What this task involves ::
No pictures belong in the copy. Restate the rest of the data exactly.

Available data ::

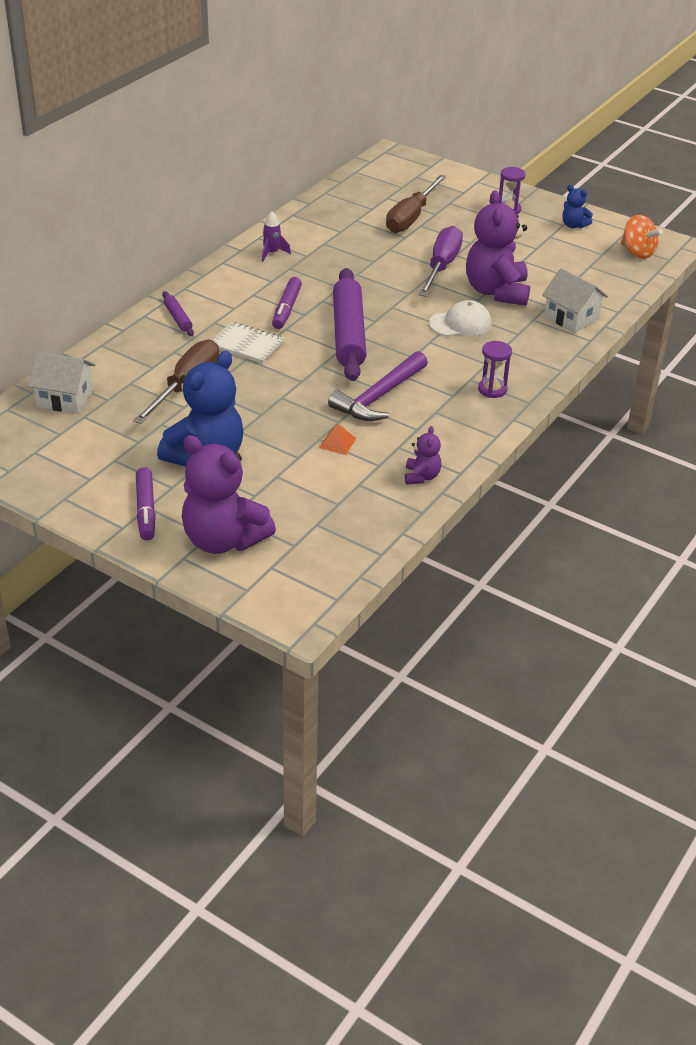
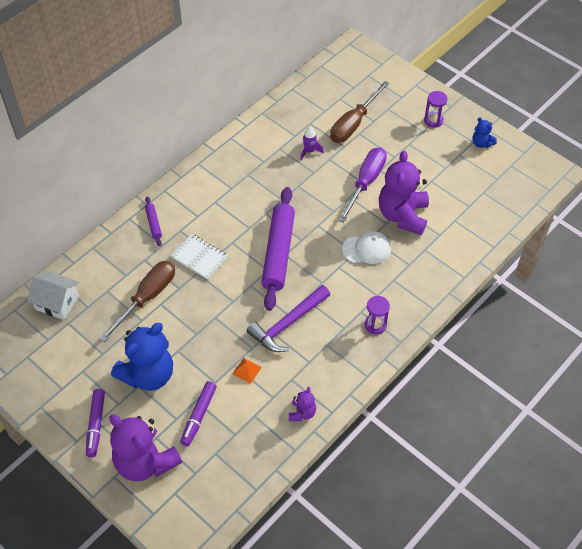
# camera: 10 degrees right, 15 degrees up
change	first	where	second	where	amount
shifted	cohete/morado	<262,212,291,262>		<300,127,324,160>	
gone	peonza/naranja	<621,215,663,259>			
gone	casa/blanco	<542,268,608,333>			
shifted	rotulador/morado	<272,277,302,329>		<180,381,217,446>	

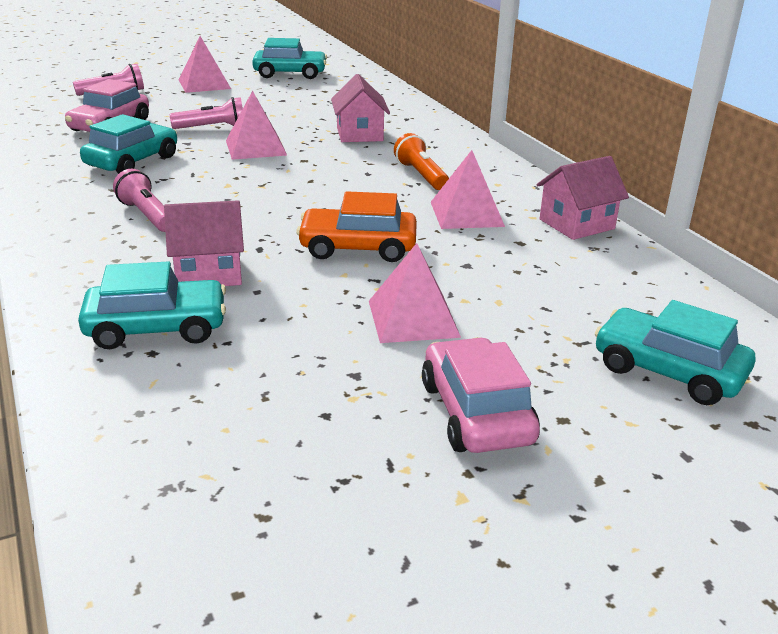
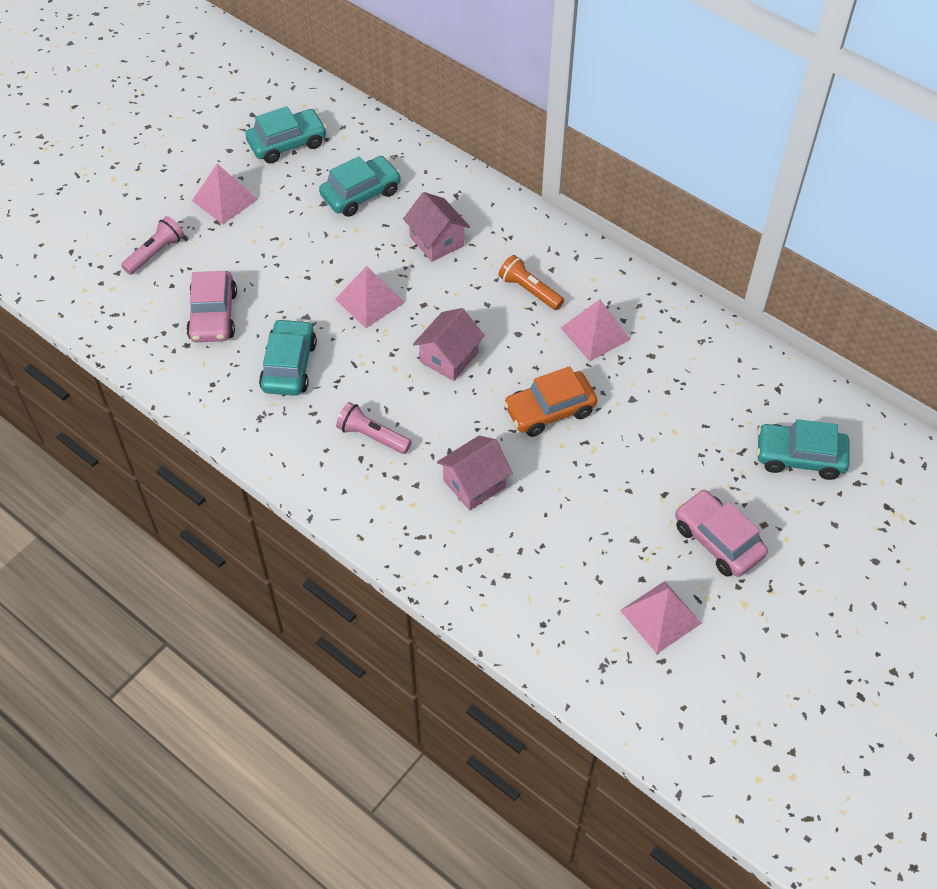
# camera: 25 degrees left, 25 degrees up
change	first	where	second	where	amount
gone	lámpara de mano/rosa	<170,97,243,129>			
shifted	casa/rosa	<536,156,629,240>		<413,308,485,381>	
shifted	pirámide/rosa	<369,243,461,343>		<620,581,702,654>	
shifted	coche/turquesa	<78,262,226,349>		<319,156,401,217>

Answer to this exercise ::
# camera: 10 degrees right, 15 degrees up
change	first	where	second	where	amount
shifted	cohete/morado	<262,212,291,262>		<300,127,324,160>	
gone	peonza/naranja	<621,215,663,259>			
gone	casa/blanco	<542,268,608,333>			
shifted	rotulador/morado	<272,277,302,329>		<180,381,217,446>	

# camera: 25 degrees left, 25 degrees up
change	first	where	second	where	amount
gone	lámpara de mano/rosa	<170,97,243,129>			
shifted	casa/rosa	<536,156,629,240>		<413,308,485,381>	
shifted	pirámide/rosa	<369,243,461,343>		<620,581,702,654>	
shifted	coche/turquesa	<78,262,226,349>		<319,156,401,217>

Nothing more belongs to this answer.